▶ **Problem to solve**: Your output must consist of the records printed verbatim, with the pictures excluded.

▶ **Task inputs**:
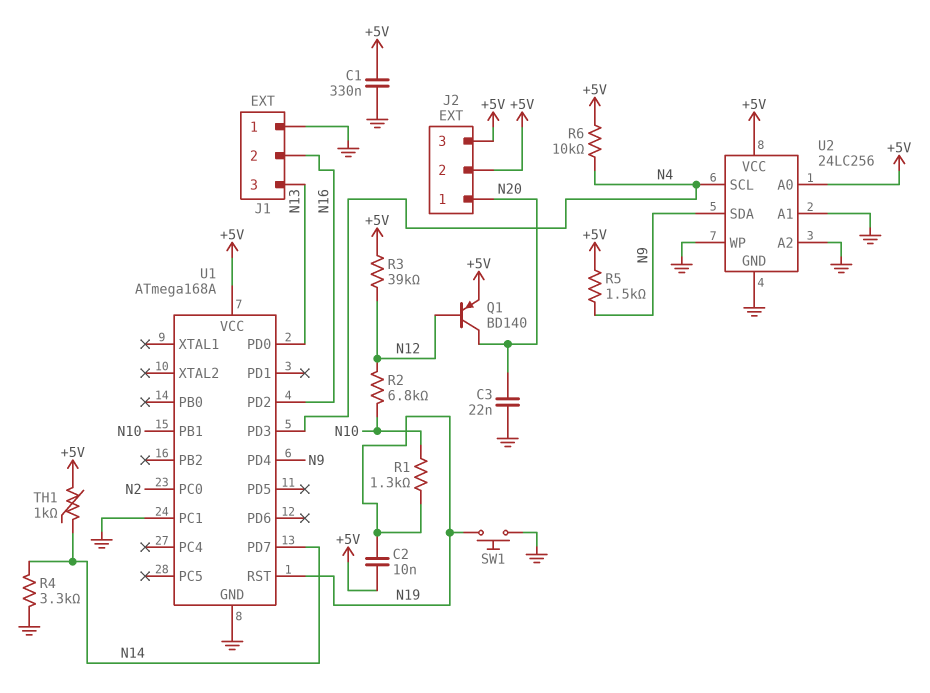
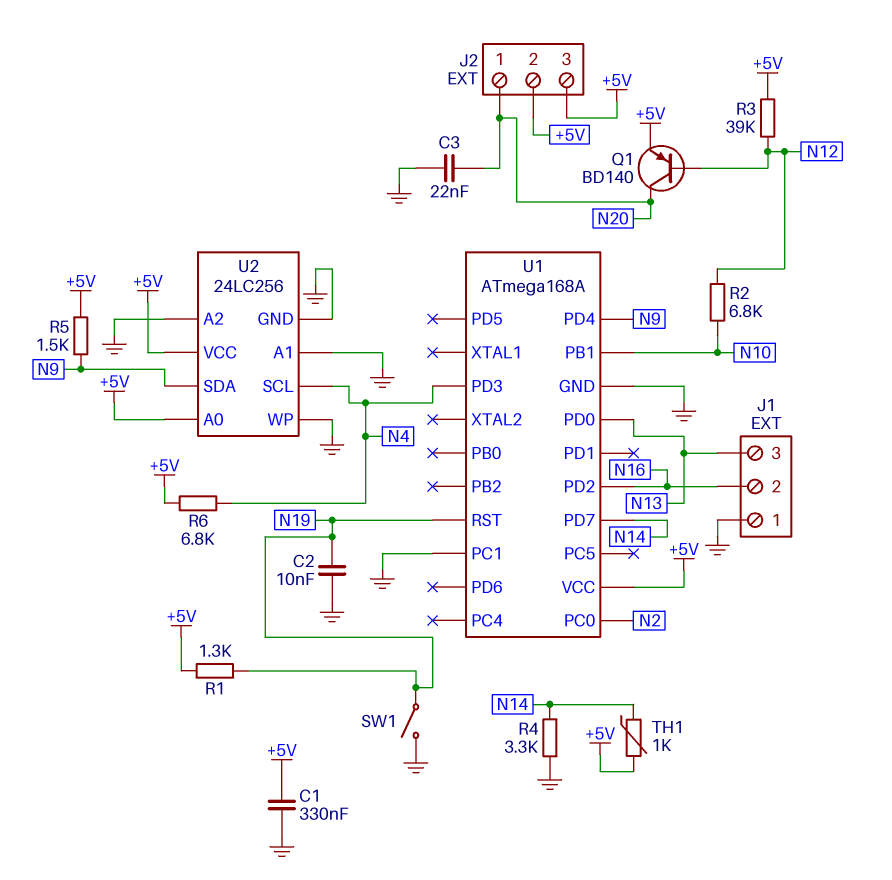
C2: 10nF (+5V, N19) -> 10nF (GND, N19)
R1: 1.3k (N10, N19) -> 1.3k (+5V, N19)
R6: 10k (+5V, N4) -> 6.8k (+5V, N4)
SW1: button (GND, N19) -> switch (GND, N19)

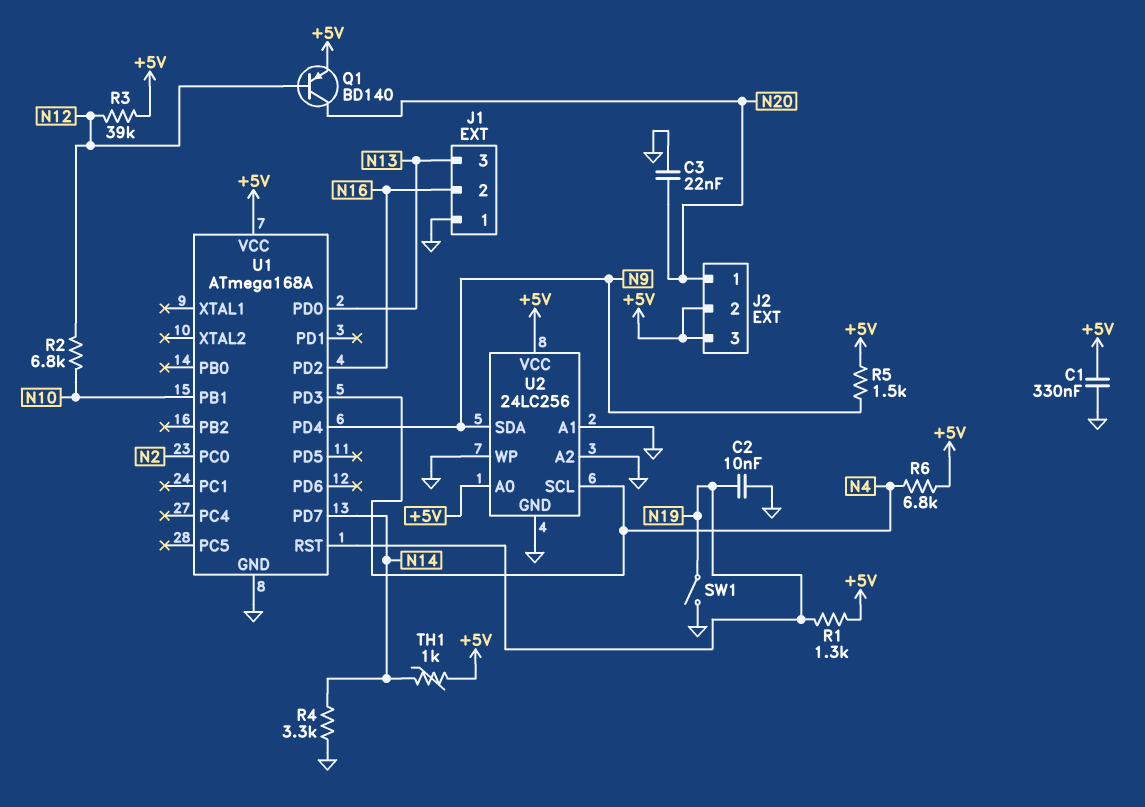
U1 pin PC1: GND -> none

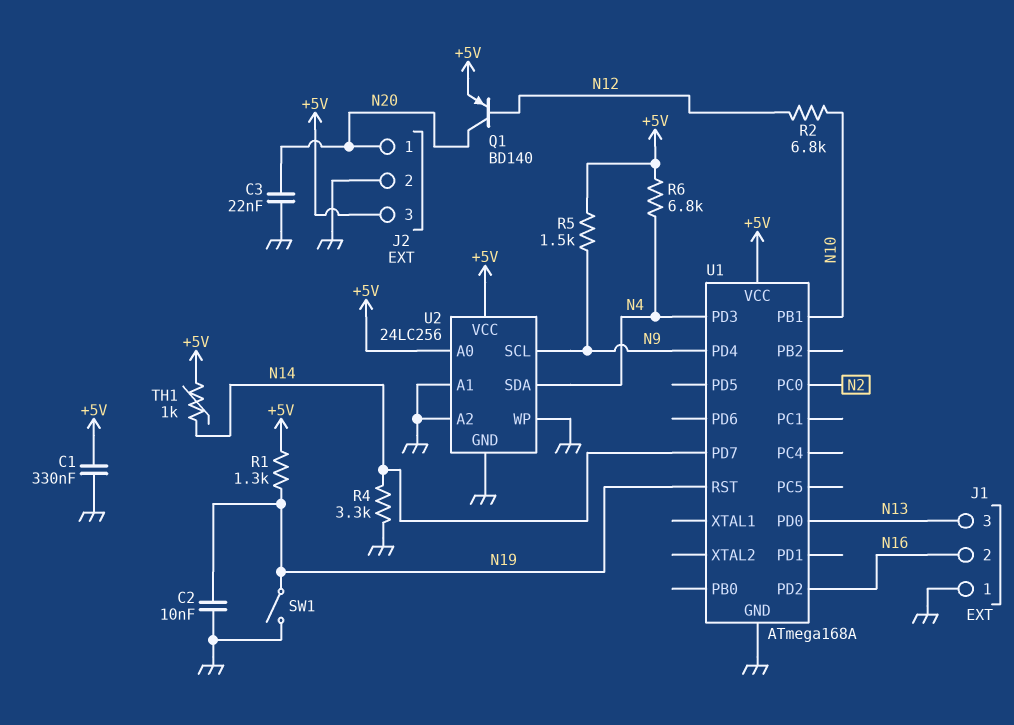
J2 pin 2: +5V -> GND
R3: 39k (+5V, N12) -> none
U2 pin SCL: N4 -> N9
U2 pin SDA: N9 -> N4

▶ **Answer section**:
C2: 10nF (+5V, N19) -> 10nF (GND, N19)
R1: 1.3k (N10, N19) -> 1.3k (+5V, N19)
R6: 10k (+5V, N4) -> 6.8k (+5V, N4)
SW1: button (GND, N19) -> switch (GND, N19)

U1 pin PC1: GND -> none

J2 pin 2: +5V -> GND
R3: 39k (+5V, N12) -> none
U2 pin SCL: N4 -> N9
U2 pin SDA: N9 -> N4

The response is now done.